Short task: Rename "black matte bookcase" to "dark oak bookcase" everywhere in the listing below, reproducing all other text without change. Omit the pictures from your answer.

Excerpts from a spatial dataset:

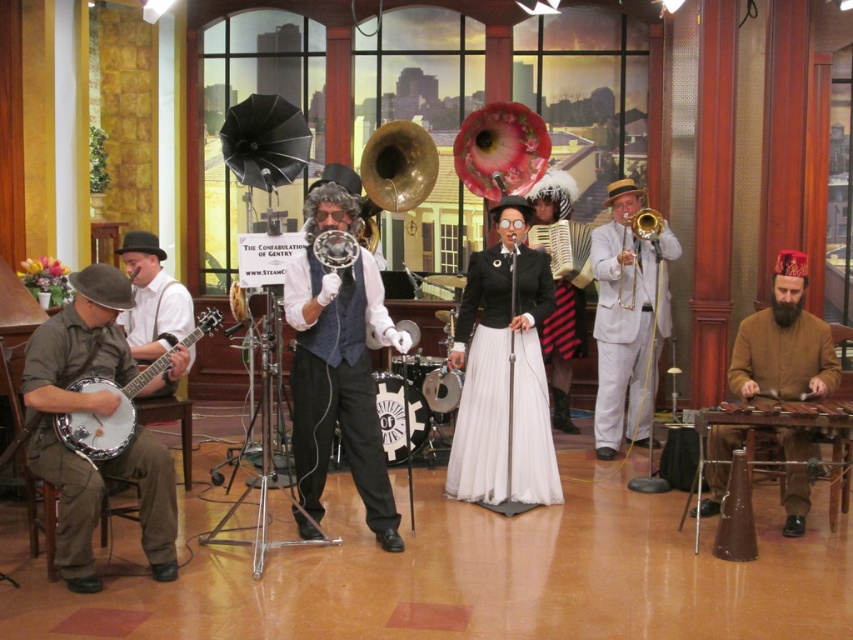
You are a photographer standing at the camera position. You want to take a photo of the musician wearing the black satin dress at center. Is the distance between you and the musician sufficient to capture a clear, focused image with your standard zoom lens? Assume your lens has a minimum focusing distance of 10 feet.

The distance between the black satin dress at center and the camera is 17.29 feet, which is greater than the minimum focusing distance of 10 feet. Therefore, the photographer can capture a clear, focused image of the musician wearing the black satin dress at center.

You are a photographer setting up for a photoshoot in the studio. You need to position a spotlight that can cover both the black satin dress at center and the brown woolen robe at lower right. Considering their sizes, which object requires a larger spotlight to fully illuminate it?

The brown woolen robe at lower right requires a larger spotlight because it has a bigger size compared to the black satin dress at center.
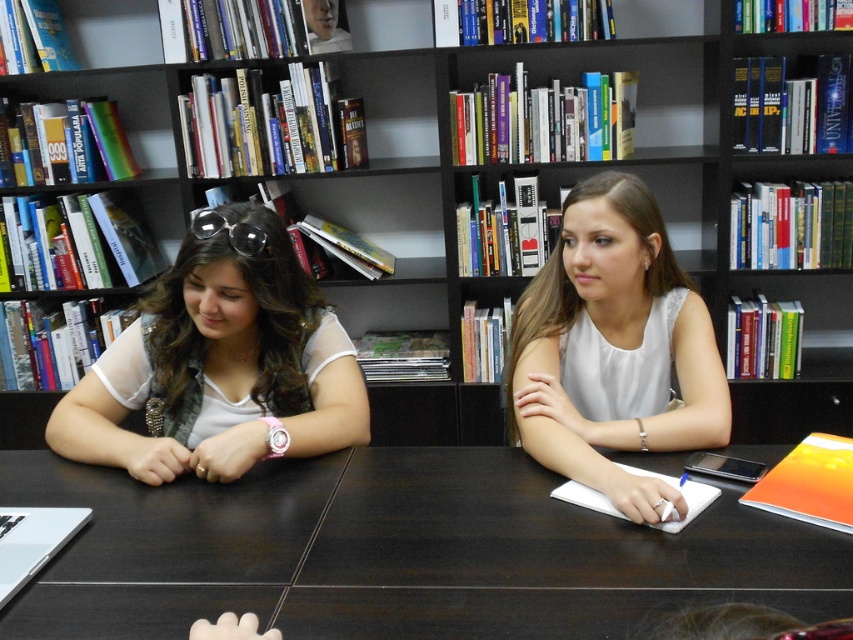
Question: Which point is farther from the camera taking this photo?

Choices:
 (A) (x=149, y=600)
 (B) (x=270, y=419)
 (C) (x=372, y=205)
 (D) (x=590, y=476)

Answer: (C)

Question: Can you confirm if matte white shirt at left is wider than white satin blouse at center?

Choices:
 (A) no
 (B) yes

Answer: (B)

Question: Does black matte bookcase at upper center appear on the left side of matte white shirt at left?

Choices:
 (A) yes
 (B) no

Answer: (B)

Question: Estimate the real-world distances between objects in this image. Which object is closer to the black matte bookcase at upper center?

Choices:
 (A) dark wood table at center
 (B) white satin blouse at center
 (C) matte white shirt at left

Answer: (B)

Question: Which point is farther to the camera?

Choices:
 (A) (251, 224)
 (B) (606, 476)

Answer: (A)

Question: Is black matte bookcase at upper center thinner than white satin blouse at center?

Choices:
 (A) no
 (B) yes

Answer: (A)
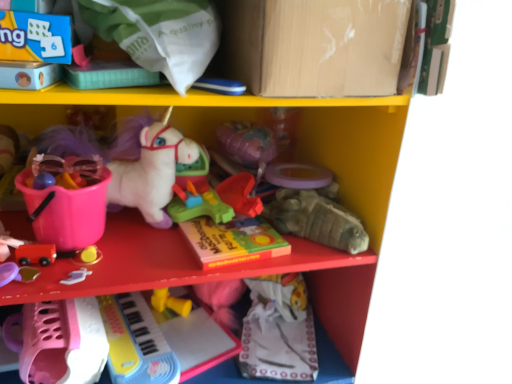
Question: Would you say matte cardboard box at upper center is part of matte plastic book at center's contents?

Choices:
 (A) no
 (B) yes

Answer: (A)

Question: Is matte plastic book at center at the right side of matte cardboard box at upper center?

Choices:
 (A) no
 (B) yes

Answer: (A)

Question: From a real-world perspective, is matte plastic book at center below matte cardboard box at upper center?

Choices:
 (A) no
 (B) yes

Answer: (B)

Question: Is matte plastic book at center bigger than matte cardboard box at upper center?

Choices:
 (A) no
 (B) yes

Answer: (A)

Question: Does matte plastic book at center come in front of matte cardboard box at upper center?

Choices:
 (A) no
 (B) yes

Answer: (A)

Question: From their relative heights in the image, would you say matte gray turtle at center right, positioned as the third toy in top-to-bottom order, is taller or shorter than rubberized plastic toy at center, positioned as the 1th toy in top-to-bottom order?

Choices:
 (A) tall
 (B) short

Answer: (A)

Question: Considering the positions of point (344, 243) and point (219, 183), is point (344, 243) closer or farther from the camera than point (219, 183)?

Choices:
 (A) closer
 (B) farther

Answer: (A)

Question: Is matte gray turtle at center right, which is counted as the 4th toy, starting from the bottom, situated inside rubberized plastic toy at center, positioned as the 1th toy in top-to-bottom order, or outside?

Choices:
 (A) outside
 (B) inside

Answer: (A)

Question: From a real-world perspective, is matte gray turtle at center right, which is counted as the 4th toy, starting from the bottom, positioned above or below rubberized plastic toy at center, positioned as the 1th toy in top-to-bottom order?

Choices:
 (A) above
 (B) below

Answer: (B)

Question: In the image, is yellow rubber toy at lower center, which is counted as the 5th toy, starting from the top, on the left side or the right side of smooth wooden car at lower left, which is the third toy from bottom to top?

Choices:
 (A) right
 (B) left

Answer: (A)

Question: Is point coord(158,291) positioned closer to the camera than point coord(53,256)?

Choices:
 (A) farther
 (B) closer

Answer: (A)

Question: From a real-world perspective, relative to smooth wooden car at lower left, which is the third toy from bottom to top, is yellow rubber toy at lower center, which is counted as the 5th toy, starting from the top, vertically above or below?

Choices:
 (A) above
 (B) below

Answer: (B)

Question: Is yellow rubber toy at lower center, the second toy ordered from the bottom, taller or shorter than smooth wooden car at lower left, the fourth toy when ordered from top to bottom?

Choices:
 (A) short
 (B) tall

Answer: (B)

Question: Would you say rubberized plastic toy at center, arranged as the 5th toy when ordered from the bottom, is to the left or to the right of pink plastic bucket at left in the picture?

Choices:
 (A) left
 (B) right

Answer: (B)

Question: Is rubberized plastic toy at center, arranged as the 5th toy when ordered from the bottom, spatially inside pink plastic bucket at left, or outside of it?

Choices:
 (A) outside
 (B) inside

Answer: (A)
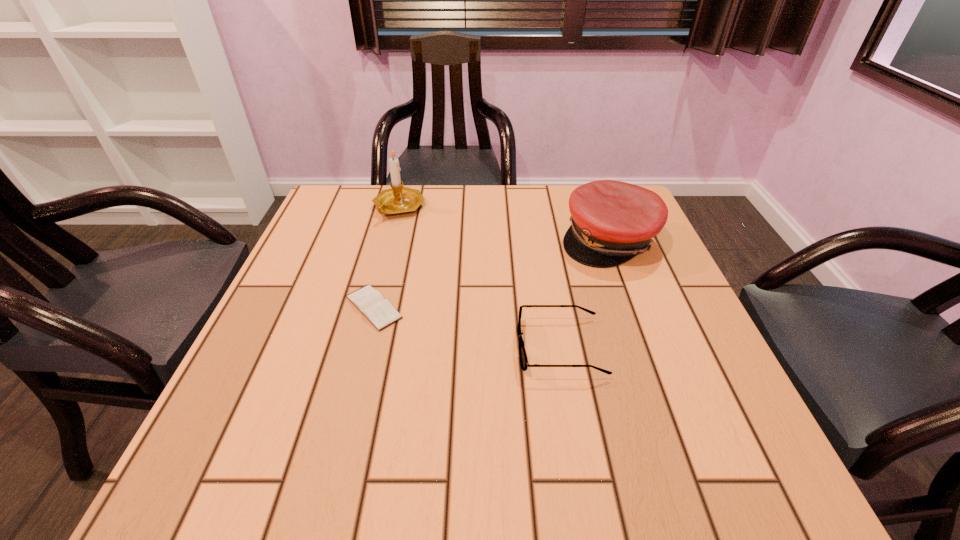
Locate an element on the screen. The width and height of the screenshot is (960, 540). free region at the right edge of the desktop is located at coordinates (675, 303).

At what (x,y) coordinates should I click in order to perform the action: click on free spot at the far left corner of the desktop. Please return your answer as a coordinate pair (x, y). Image resolution: width=960 pixels, height=540 pixels. Looking at the image, I should click on (343, 210).

I want to click on vacant region at the near right corner of the desktop, so click(766, 458).

In order to click on free space between the candle holder and the shortest object in this screenshot , I will do `click(386, 258)`.

This screenshot has width=960, height=540. Find the location of `empty space between the cap and the spectacles`. empty space between the cap and the spectacles is located at coordinates (585, 293).

Locate an element on the screen. empty space that is in between the cap and the shortest object is located at coordinates (492, 273).

Locate an element on the screen. The height and width of the screenshot is (540, 960). blank region between the second tallest object and the diary is located at coordinates (492, 273).

Where is `free area in between the spectacles and the cap`? free area in between the spectacles and the cap is located at coordinates (585, 293).

At what (x,y) coordinates should I click in order to perform the action: click on unoccupied position between the diary and the third tallest object. Please return your answer as a coordinate pair (x, y). The height and width of the screenshot is (540, 960). Looking at the image, I should click on (467, 327).

You are a GUI agent. You are given a task and a screenshot of the screen. Output one action in this format:
    pyautogui.click(x=<x>, y=<y>)
    Task: Click on the unoccupied area between the cap and the tallest object
    This screenshot has width=960, height=540.
    Given the screenshot: What is the action you would take?
    (504, 223)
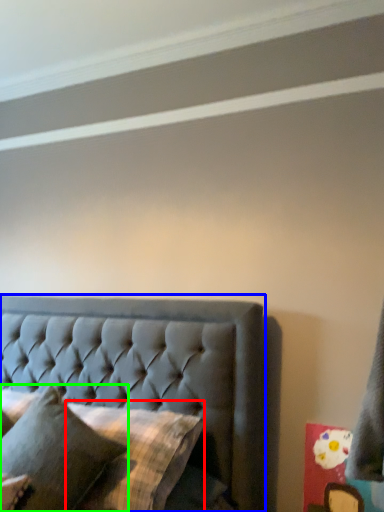
Question: Based on their relative distances, which object is farther from pillow (highlighted by a red box)? Choose from bed (highlighted by a blue box) and pillow (highlighted by a green box).

Choices:
 (A) bed
 (B) pillow

Answer: (A)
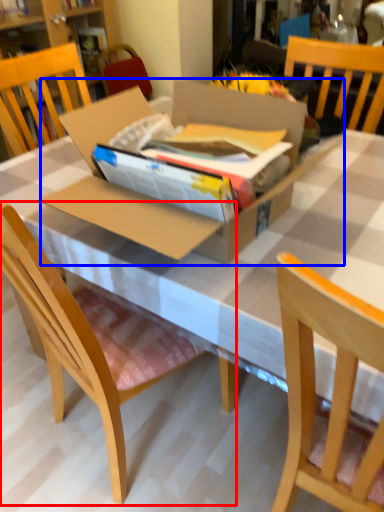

Right answer:
You are a photographer standing at the camera position. You want to take a photo of the musician wearing the black satin dress at center. Is the distance between you and the musician sufficient to capture a clear, focused image with your standard zoom lens? Assume your lens has a minimum focusing distance of 10 feet.

The distance between the black satin dress at center and the camera is 17.29 feet, which is greater than the minimum focusing distance of 10 feet. Therefore, the photographer can capture a clear, focused image of the musician wearing the black satin dress at center.

You are a photographer setting up for a photoshoot in the studio. You need to position a spotlight that can cover both the black satin dress at center and the brown woolen robe at lower right. Considering their sizes, which object requires a larger spotlight to fully illuminate it?

The brown woolen robe at lower right requires a larger spotlight because it has a bigger size compared to the black satin dress at center.
Question: Which point is farther from the camera taking this photo?

Choices:
 (A) (x=149, y=600)
 (B) (x=270, y=419)
 (C) (x=372, y=205)
 (D) (x=590, y=476)

Answer: (C)

Question: Can you confirm if matte white shirt at left is wider than white satin blouse at center?

Choices:
 (A) no
 (B) yes

Answer: (B)

Question: Does dark oak bookcase at upper center appear on the left side of matte white shirt at left?

Choices:
 (A) yes
 (B) no

Answer: (B)

Question: Estimate the real-world distances between objects in this image. Which object is closer to the dark oak bookcase at upper center?

Choices:
 (A) dark wood table at center
 (B) white satin blouse at center
 (C) matte white shirt at left

Answer: (B)

Question: Which point is farther to the camera?

Choices:
 (A) (251, 224)
 (B) (606, 476)

Answer: (A)

Question: Is dark oak bookcase at upper center thinner than white satin blouse at center?

Choices:
 (A) no
 (B) yes

Answer: (A)
Question: Would you say matte cardboard box at upper center is part of matte plastic book at center's contents?

Choices:
 (A) no
 (B) yes

Answer: (A)

Question: Is matte plastic book at center at the right side of matte cardboard box at upper center?

Choices:
 (A) no
 (B) yes

Answer: (A)

Question: From a real-world perspective, is matte plastic book at center below matte cardboard box at upper center?

Choices:
 (A) no
 (B) yes

Answer: (B)

Question: Is matte plastic book at center bigger than matte cardboard box at upper center?

Choices:
 (A) no
 (B) yes

Answer: (A)

Question: Does matte plastic book at center come in front of matte cardboard box at upper center?

Choices:
 (A) no
 (B) yes

Answer: (A)

Question: From their relative heights in the image, would you say matte gray turtle at center right, positioned as the third toy in top-to-bottom order, is taller or shorter than rubberized plastic toy at center, positioned as the 1th toy in top-to-bottom order?

Choices:
 (A) tall
 (B) short

Answer: (A)

Question: Considering the positions of point (344, 243) and point (219, 183), is point (344, 243) closer or farther from the camera than point (219, 183)?

Choices:
 (A) closer
 (B) farther

Answer: (A)

Question: Is matte gray turtle at center right, which is counted as the 4th toy, starting from the bottom, situated inside rubberized plastic toy at center, positioned as the 1th toy in top-to-bottom order, or outside?

Choices:
 (A) outside
 (B) inside

Answer: (A)

Question: From a real-world perspective, is matte gray turtle at center right, which is counted as the 4th toy, starting from the bottom, positioned above or below rubberized plastic toy at center, positioned as the 1th toy in top-to-bottom order?

Choices:
 (A) above
 (B) below

Answer: (B)

Question: In the image, is yellow rubber toy at lower center, which is counted as the 5th toy, starting from the top, on the left side or the right side of smooth wooden car at lower left, which is the third toy from bottom to top?

Choices:
 (A) right
 (B) left

Answer: (A)

Question: Is point coord(158,291) positioned closer to the camera than point coord(53,256)?

Choices:
 (A) farther
 (B) closer

Answer: (A)

Question: From a real-world perspective, relative to smooth wooden car at lower left, which is the third toy from bottom to top, is yellow rubber toy at lower center, which is counted as the 5th toy, starting from the top, vertically above or below?

Choices:
 (A) above
 (B) below

Answer: (B)

Question: Is yellow rubber toy at lower center, the second toy ordered from the bottom, taller or shorter than smooth wooden car at lower left, the fourth toy when ordered from top to bottom?

Choices:
 (A) short
 (B) tall

Answer: (B)

Question: Would you say rubberized plastic toy at center, arranged as the 5th toy when ordered from the bottom, is to the left or to the right of pink plastic bucket at left in the picture?

Choices:
 (A) left
 (B) right

Answer: (B)

Question: Is rubberized plastic toy at center, arranged as the 5th toy when ordered from the bottom, spatially inside pink plastic bucket at left, or outside of it?

Choices:
 (A) outside
 (B) inside

Answer: (A)
Locate an element on the screen. The width and height of the screenshot is (960, 540). free region at the right edge of the desktop is located at coordinates (675, 303).

At what (x,y) coordinates should I click in order to perform the action: click on free spot at the far left corner of the desktop. Please return your answer as a coordinate pair (x, y). Image resolution: width=960 pixels, height=540 pixels. Looking at the image, I should click on (343, 210).

I want to click on vacant region at the near right corner of the desktop, so click(766, 458).

In order to click on free space between the candle holder and the shortest object in this screenshot , I will do `click(386, 258)`.

This screenshot has width=960, height=540. Find the location of `empty space between the cap and the spectacles`. empty space between the cap and the spectacles is located at coordinates (585, 293).

Locate an element on the screen. empty space that is in between the cap and the shortest object is located at coordinates (492, 273).

Locate an element on the screen. The height and width of the screenshot is (540, 960). blank region between the second tallest object and the diary is located at coordinates (492, 273).

Where is `free area in between the spectacles and the cap`? free area in between the spectacles and the cap is located at coordinates (585, 293).

At what (x,y) coordinates should I click in order to perform the action: click on unoccupied position between the diary and the third tallest object. Please return your answer as a coordinate pair (x, y). The height and width of the screenshot is (540, 960). Looking at the image, I should click on (467, 327).

You are a GUI agent. You are given a task and a screenshot of the screen. Output one action in this format:
    pyautogui.click(x=<x>, y=<y>)
    Task: Click on the unoccupied area between the cap and the tallest object
    This screenshot has width=960, height=540.
    Given the screenshot: What is the action you would take?
    (504, 223)
Question: Based on their relative distances, which object is farther from pillow (highlighted by a red box)? Choose from bed (highlighted by a blue box) and pillow (highlighted by a green box).

Choices:
 (A) bed
 (B) pillow

Answer: (A)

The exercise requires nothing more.